• **Aim of the task**:
Images do not belong in the copy. Retype all the entries below exactly.
[Records supplied]
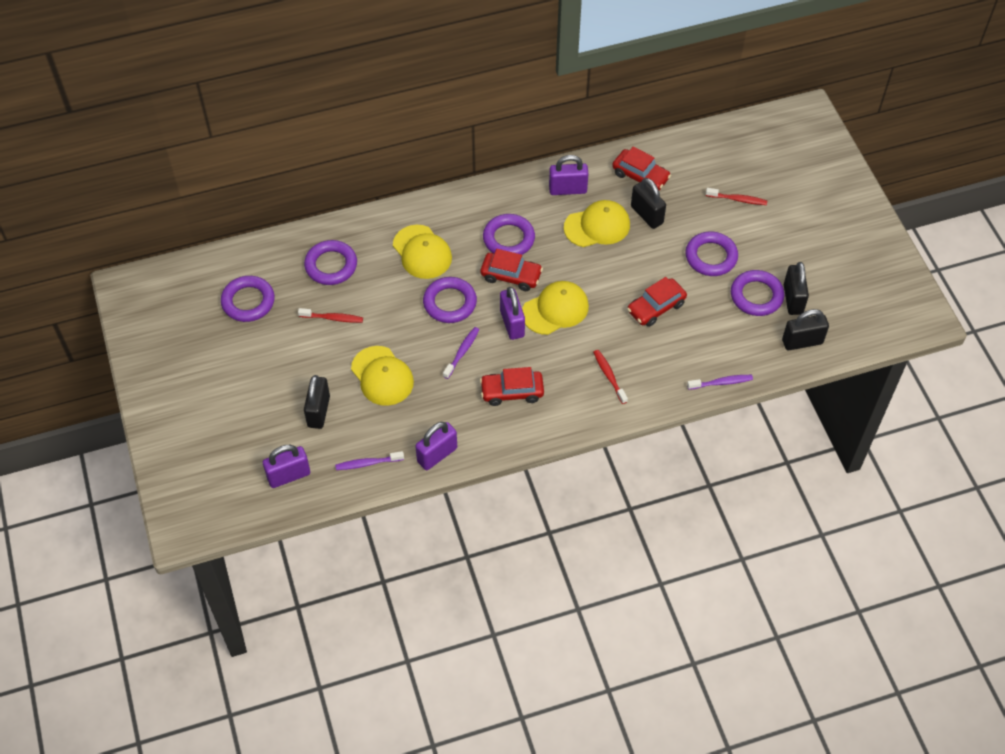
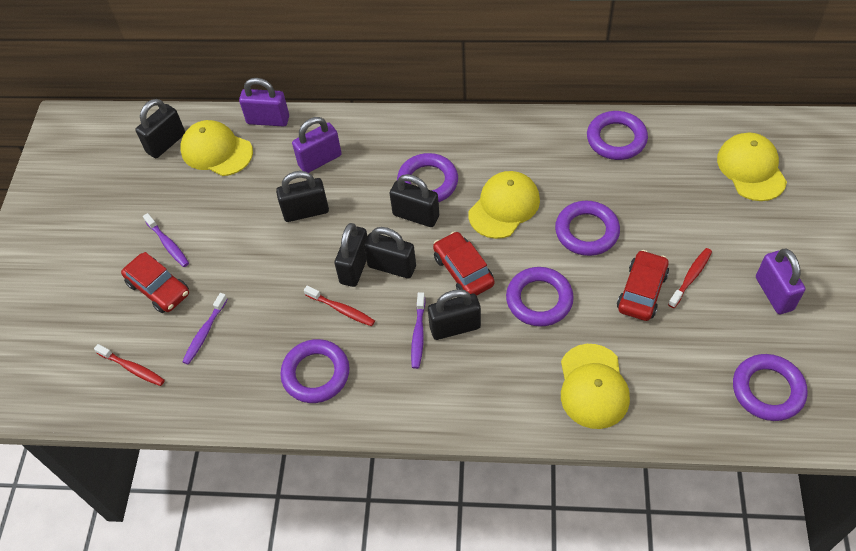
black padlock: 4 -> 6
purple padlock: 4 -> 3
red car: 4 -> 3

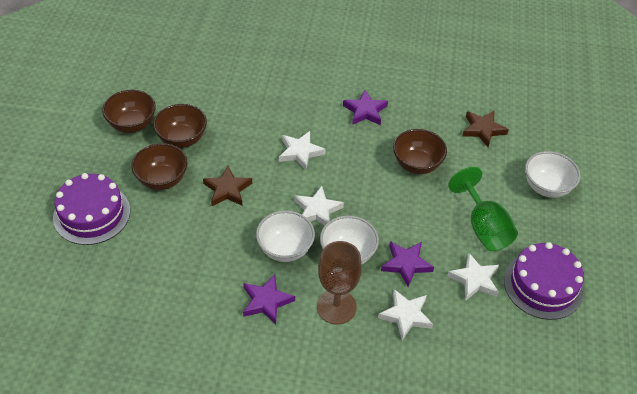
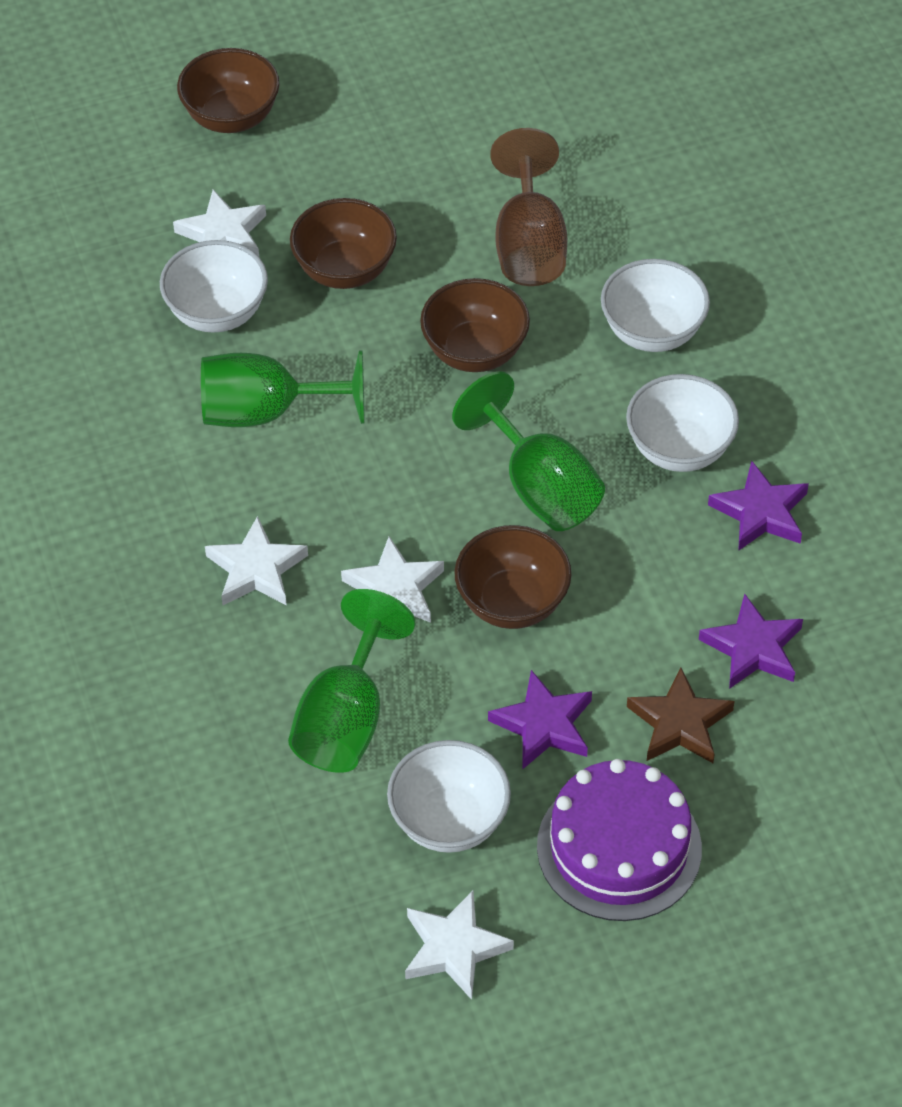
brown star: 2 -> 1
green goblet: 1 -> 3
purple cake: 2 -> 1
white bowl: 3 -> 4

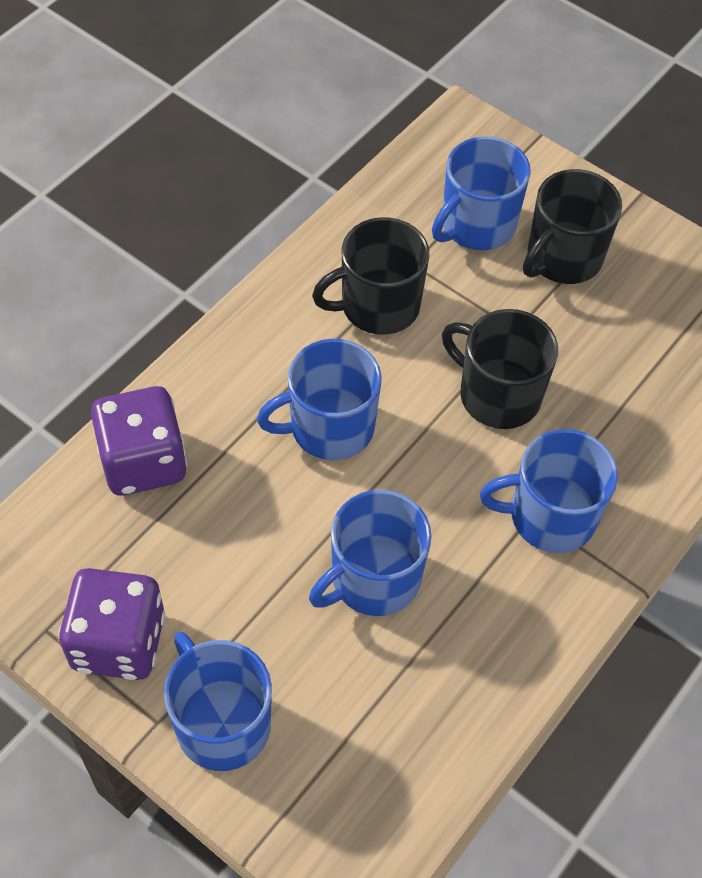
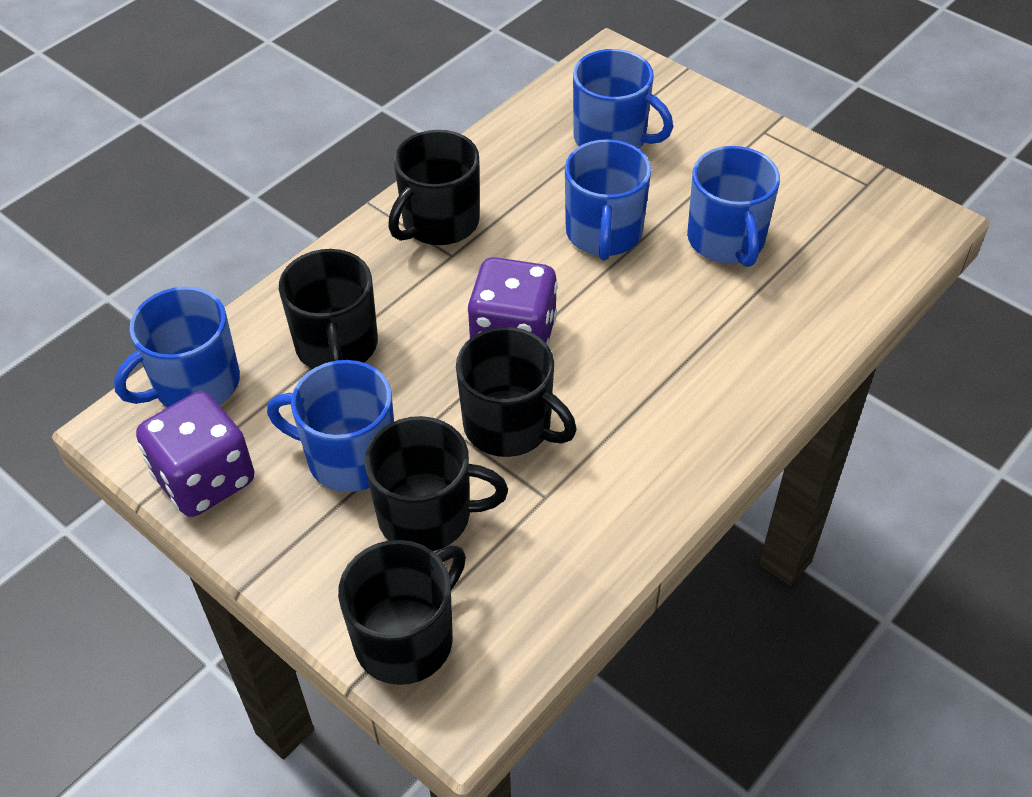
black mug: 3 -> 5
[/Records supplied]
• **Task output**:
black padlock: 4 -> 6
purple padlock: 4 -> 3
red car: 4 -> 3

brown star: 2 -> 1
green goblet: 1 -> 3
purple cake: 2 -> 1
white bowl: 3 -> 4

black mug: 3 -> 5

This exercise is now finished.